### To do
Please reproduce the lines below word for word, leaving out the pictures.

### Recorded information

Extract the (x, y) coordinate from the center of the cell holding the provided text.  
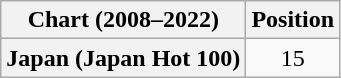
Japan (Japan Hot 100) (124, 58)
Chart (2008–2022) (124, 20)
15 (293, 58)
Position (293, 20)
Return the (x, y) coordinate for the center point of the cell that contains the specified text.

### Response to this exercise
Extract the (x, y) coordinate from the center of the cell holding the provided text.  
Japan (Japan Hot 100) (124, 58)
Chart (2008–2022) (124, 20)
15 (293, 58)
Position (293, 20)
Return the (x, y) coordinate for the center point of the cell that contains the specified text.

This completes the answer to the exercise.